Assignment
Except for the pictures, output the records in full and exactly.

Provided data
<<<<

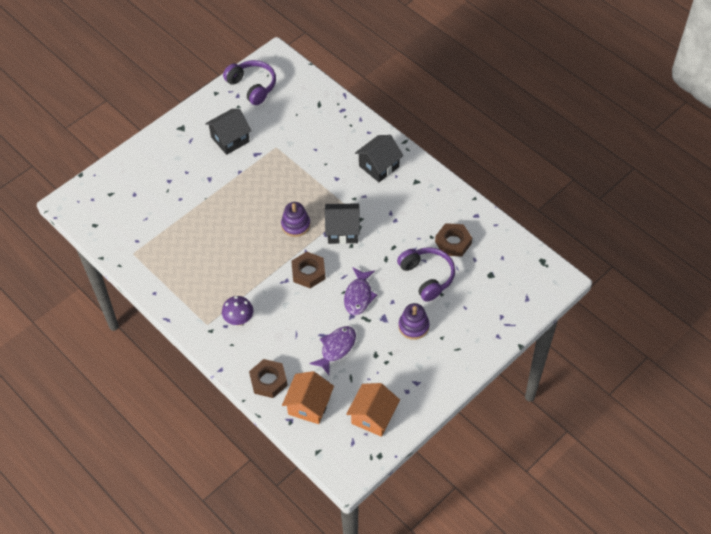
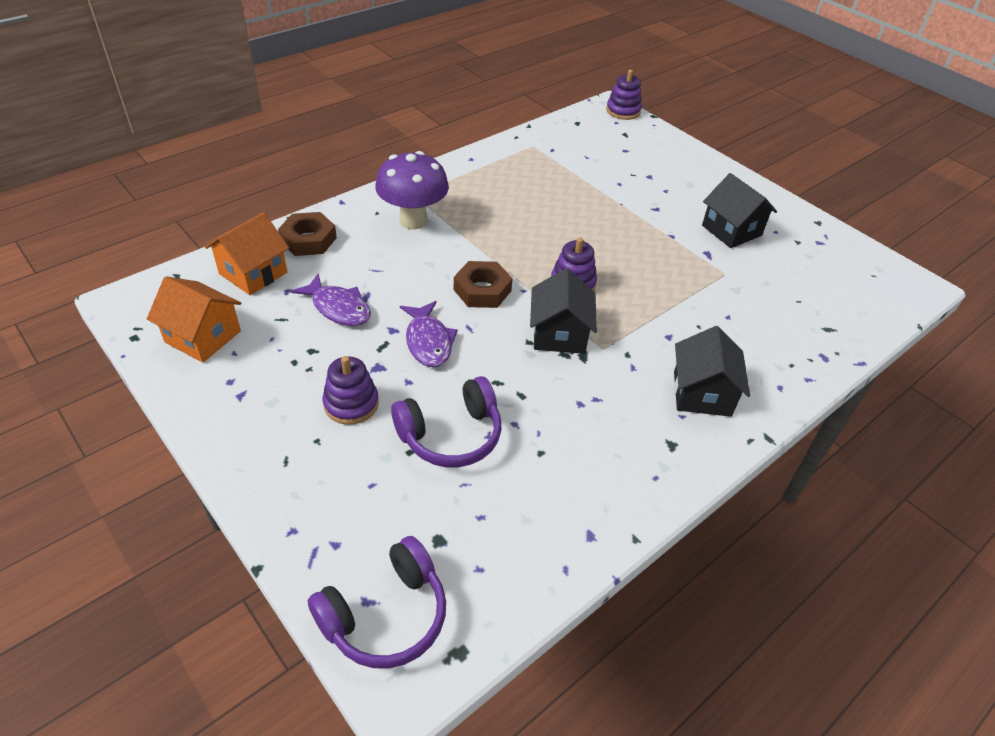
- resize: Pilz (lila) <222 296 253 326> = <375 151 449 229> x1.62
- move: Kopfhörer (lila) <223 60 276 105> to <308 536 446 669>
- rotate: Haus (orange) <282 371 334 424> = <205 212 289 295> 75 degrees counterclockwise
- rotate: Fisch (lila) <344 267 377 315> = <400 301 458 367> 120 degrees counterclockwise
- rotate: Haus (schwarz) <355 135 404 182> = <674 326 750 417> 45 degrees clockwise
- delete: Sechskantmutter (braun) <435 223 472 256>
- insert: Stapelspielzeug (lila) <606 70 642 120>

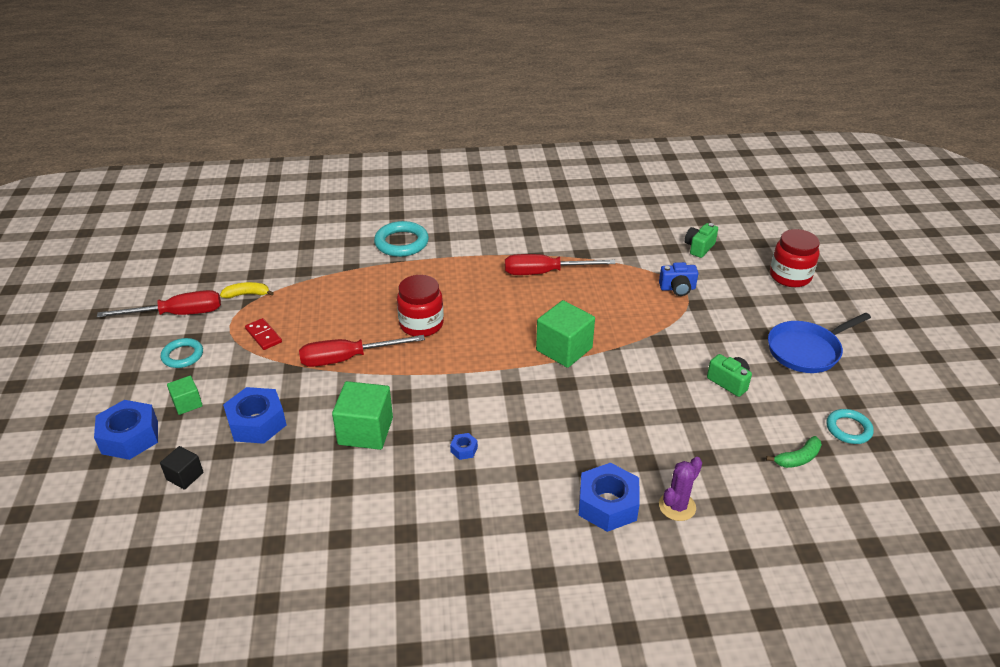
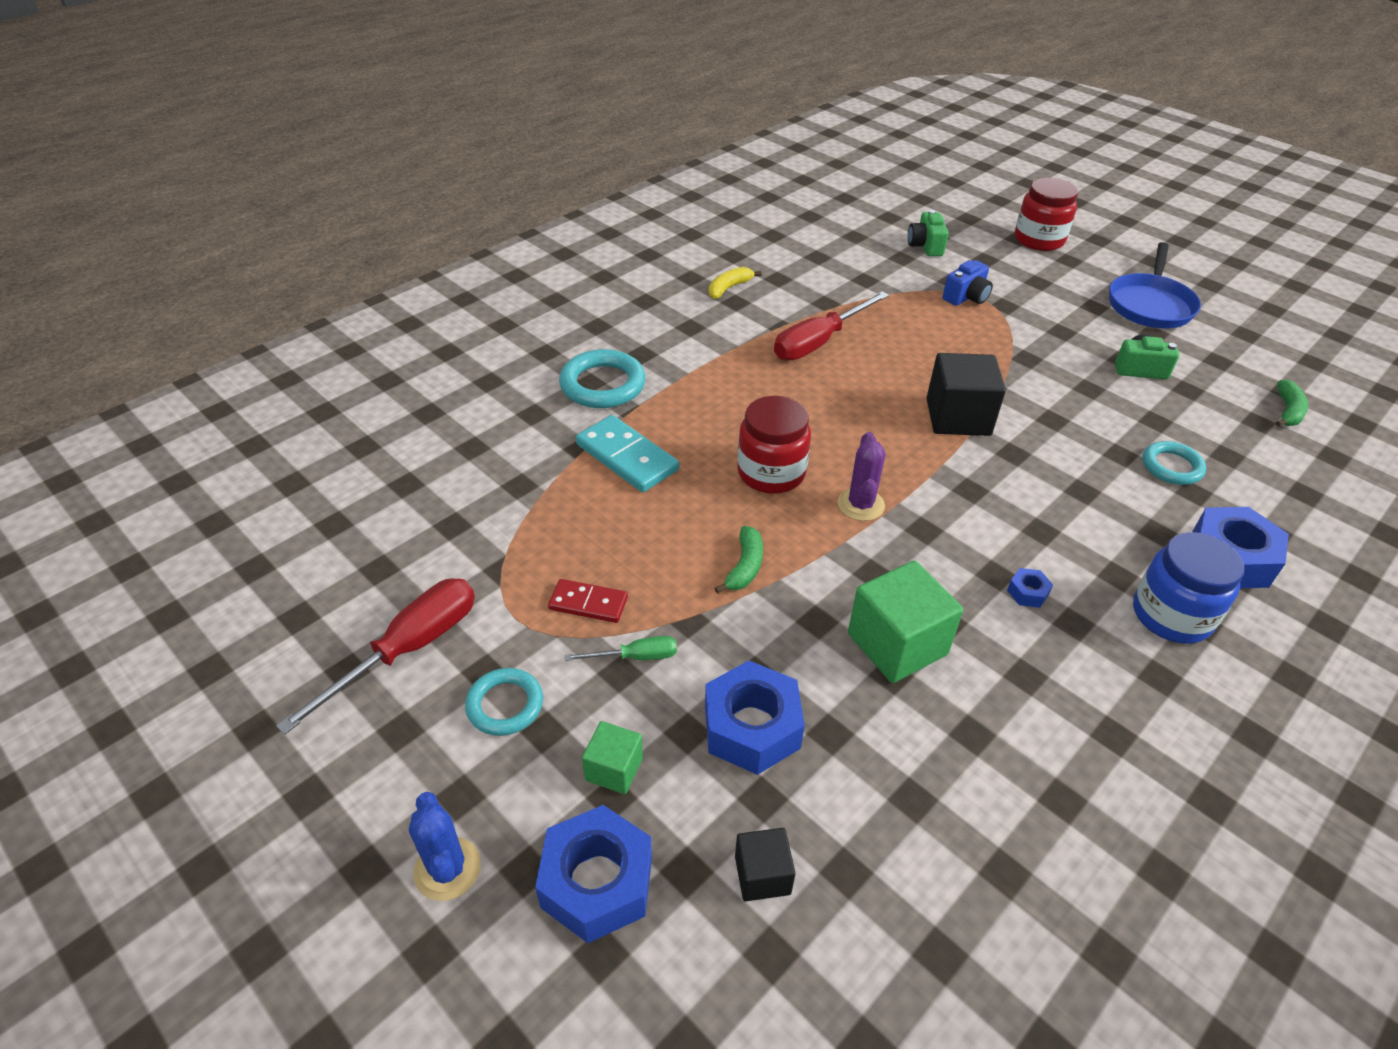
- move: Banane (gelb) <220 282 274 298> to <709 267 762 299>
- replace: Schraubenzieher (rot) <299 335 425 367> to Banane (grün) <715 526 763 594>
- recolor: Kubus (grün) <536 300 595 368> to Kubus (schwarz) <927 353 1006 436>
- move: Kaktus (lila) <659 457 702 521> to <838 432 886 521>
- move: Ring (türkis) <827 409 874 444> to <1142 441 1206 485>
- insert: Kaktus (blau) <409 792 481 901>
- insert: Schraubenzieher (grün) <565 636 677 661>
- insert: Dominostein (türkis) <576 415 679 492>
- insert: Einmachglas (blau) <1133 532 1244 644>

>>>>

Problem solution
- resize: Pilz (lila) <222 296 253 326> = <375 151 449 229> x1.62
- move: Kopfhörer (lila) <223 60 276 105> to <308 536 446 669>
- rotate: Haus (orange) <282 371 334 424> = <205 212 289 295> 75 degrees counterclockwise
- rotate: Fisch (lila) <344 267 377 315> = <400 301 458 367> 120 degrees counterclockwise
- rotate: Haus (schwarz) <355 135 404 182> = <674 326 750 417> 45 degrees clockwise
- delete: Sechskantmutter (braun) <435 223 472 256>
- insert: Stapelspielzeug (lila) <606 70 642 120>

- move: Banane (gelb) <220 282 274 298> to <709 267 762 299>
- replace: Schraubenzieher (rot) <299 335 425 367> to Banane (grün) <715 526 763 594>
- recolor: Kubus (grün) <536 300 595 368> to Kubus (schwarz) <927 353 1006 436>
- move: Kaktus (lila) <659 457 702 521> to <838 432 886 521>
- move: Ring (türkis) <827 409 874 444> to <1142 441 1206 485>
- insert: Kaktus (blau) <409 792 481 901>
- insert: Schraubenzieher (grün) <565 636 677 661>
- insert: Dominostein (türkis) <576 415 679 492>
- insert: Einmachglas (blau) <1133 532 1244 644>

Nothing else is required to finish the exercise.